STUDY MATERIAL

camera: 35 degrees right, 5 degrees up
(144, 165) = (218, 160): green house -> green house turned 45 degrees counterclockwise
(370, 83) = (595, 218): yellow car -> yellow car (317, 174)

...

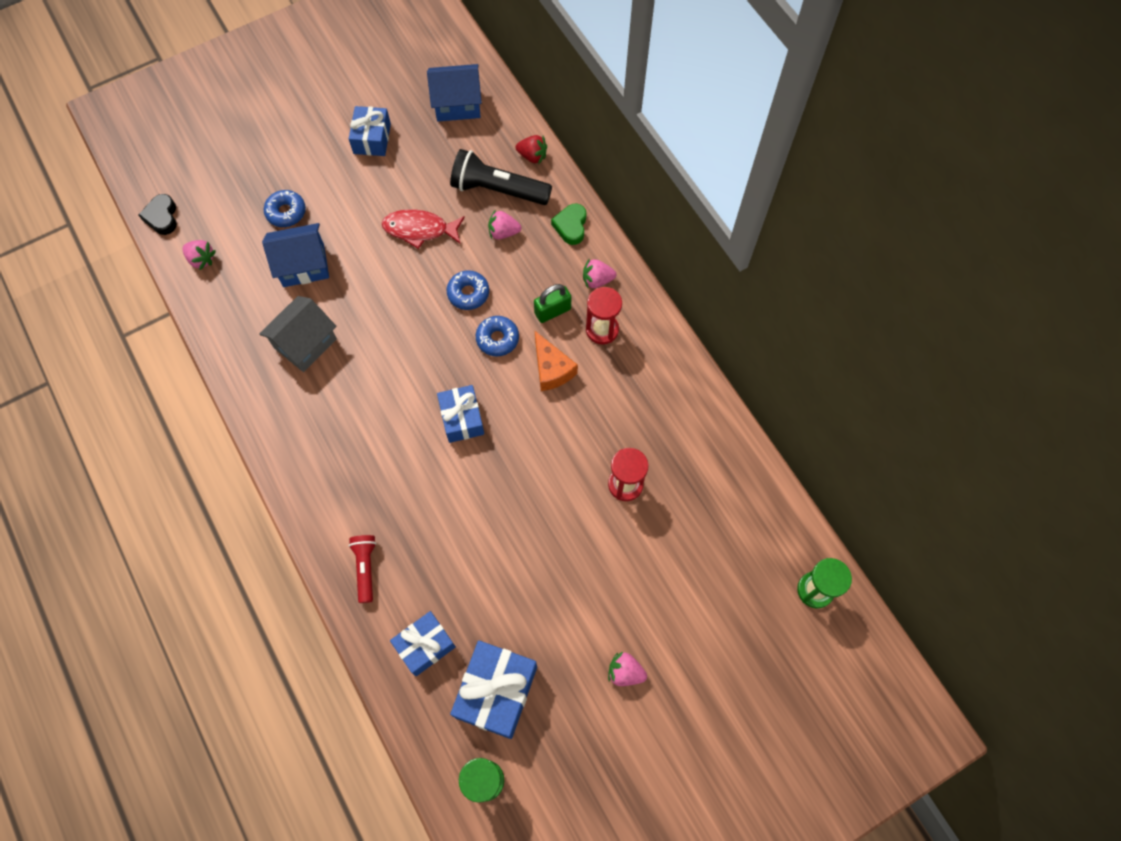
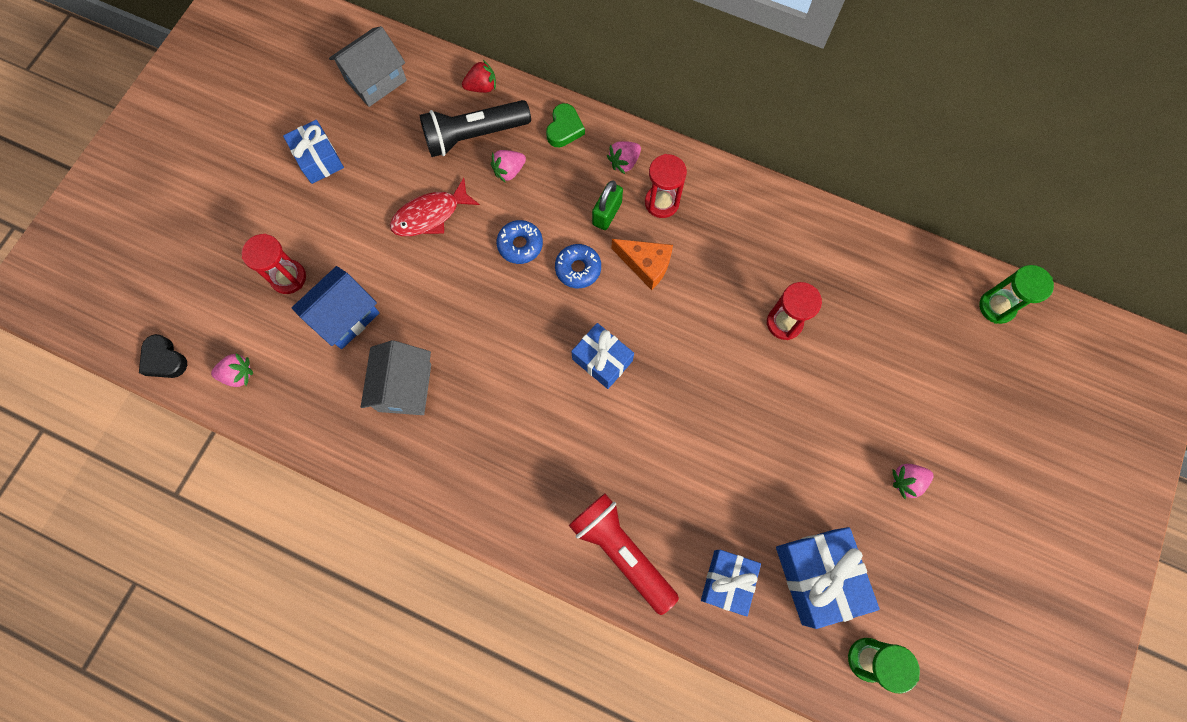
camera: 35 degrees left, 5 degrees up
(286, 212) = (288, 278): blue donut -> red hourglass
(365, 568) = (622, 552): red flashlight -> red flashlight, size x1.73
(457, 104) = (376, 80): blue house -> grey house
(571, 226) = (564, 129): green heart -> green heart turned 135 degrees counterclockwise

PROBLEM STATEMENT
Set down precisely the lines above between the line holding "camera: 35 degrees right, 5 degrees up" and the line holding "(370, 83) = (595, 218): yellow", inclusive, and nothing beyond them.

RESPONSE TO THIS EXERCISE
camera: 35 degrees right, 5 degrees up
(144, 165) = (218, 160): green house -> green house turned 45 degrees counterclockwise
(370, 83) = (595, 218): yellow car -> yellow car (317, 174)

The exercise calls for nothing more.